=== EXERCISE BRIEF ===
Copy out exactly the lines from the one containing "old: appareil photo/violet" to the end of the records below, both included, and nothing else.

=== STUDY MATERIAL ===
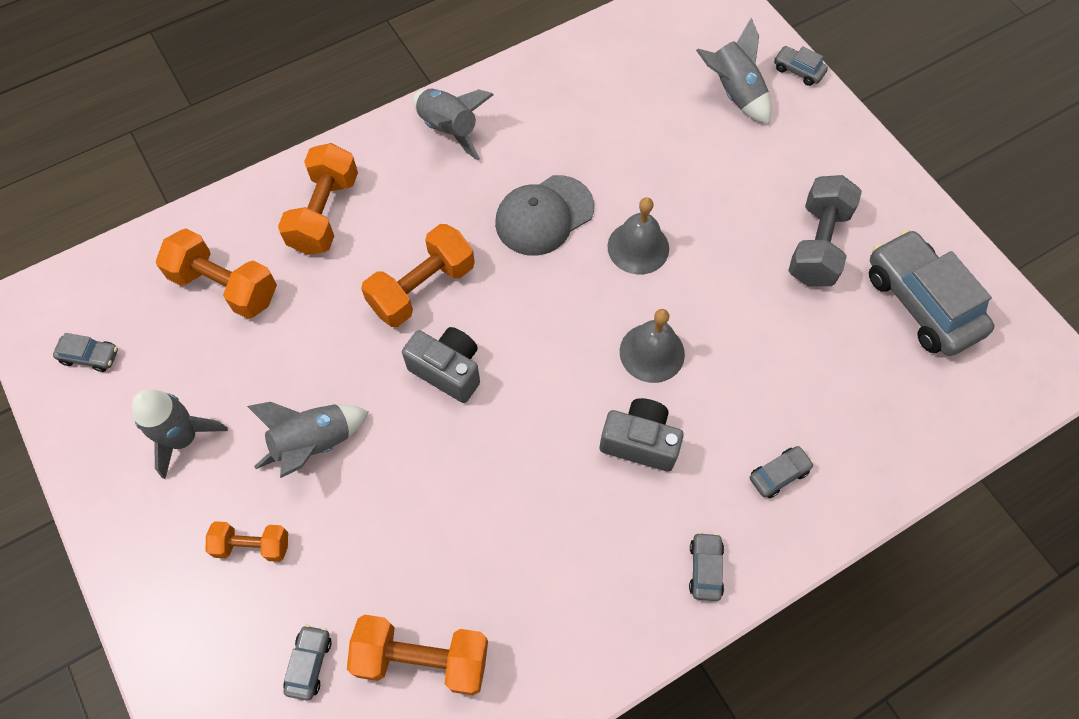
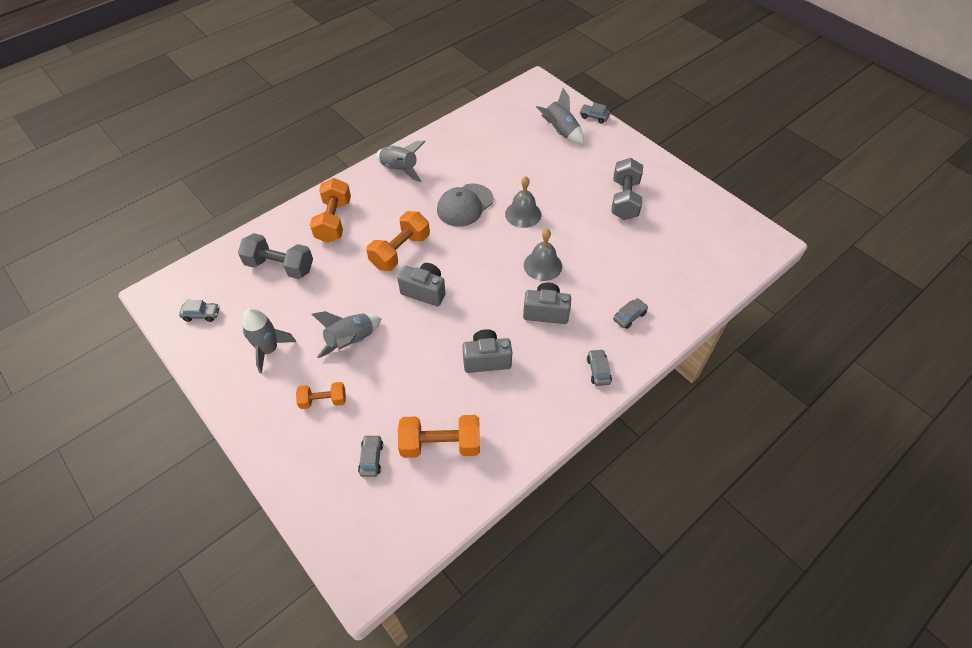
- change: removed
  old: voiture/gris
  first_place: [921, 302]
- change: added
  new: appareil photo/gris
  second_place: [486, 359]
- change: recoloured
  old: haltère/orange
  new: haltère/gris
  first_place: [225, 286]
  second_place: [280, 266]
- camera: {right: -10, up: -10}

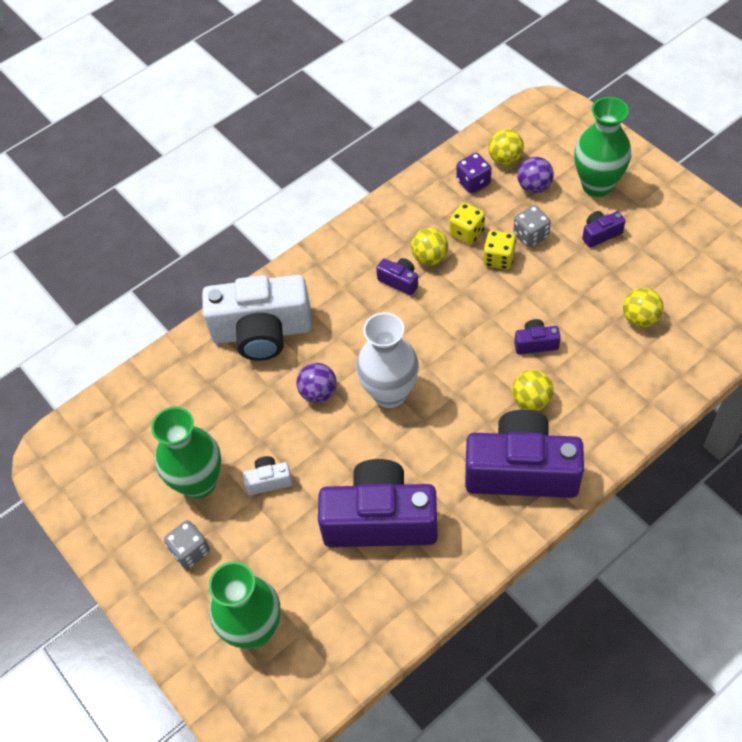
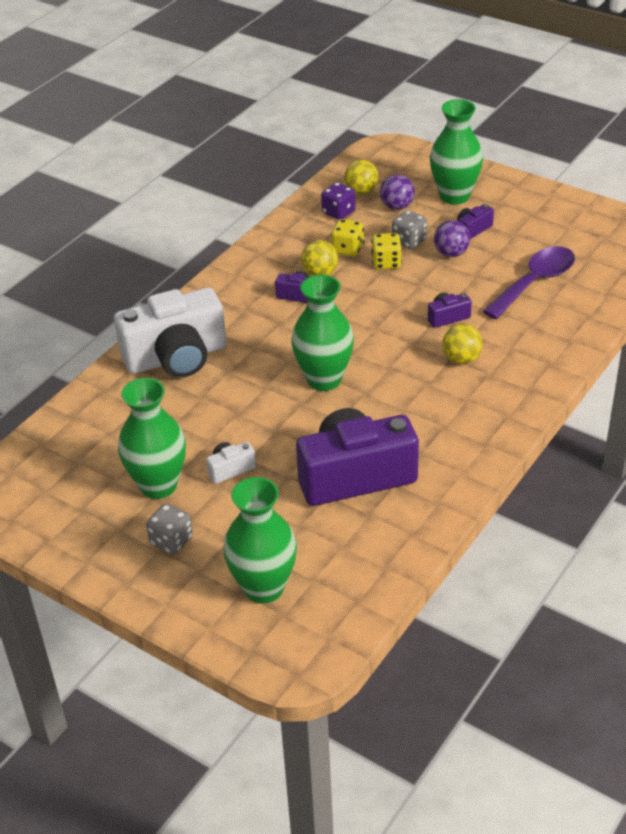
- change: removed
  old: appareil photo/violet
  first_place: [521, 470]
- change: moved
  old: balle/violet
  first_place: [318, 393]
  second_place: [451, 253]
- change: replaced
  old: balle/jaune
  new: cuillère/violet
  first_place: [640, 318]
  second_place: [535, 282]
- change: recoloured
  old: vase/blanc
  new: vase/vert
  first_place: [390, 393]
  second_place: [324, 379]
- camera: {right: -20, up: -15}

=== RESULT BELOW ===
  old: appareil photo/violet
  first_place: [521, 470]
- change: moved
  old: balle/violet
  first_place: [318, 393]
  second_place: [451, 253]
- change: replaced
  old: balle/jaune
  new: cuillère/violet
  first_place: [640, 318]
  second_place: [535, 282]
- change: recoloured
  old: vase/blanc
  new: vase/vert
  first_place: [390, 393]
  second_place: [324, 379]
- camera: {right: -20, up: -15}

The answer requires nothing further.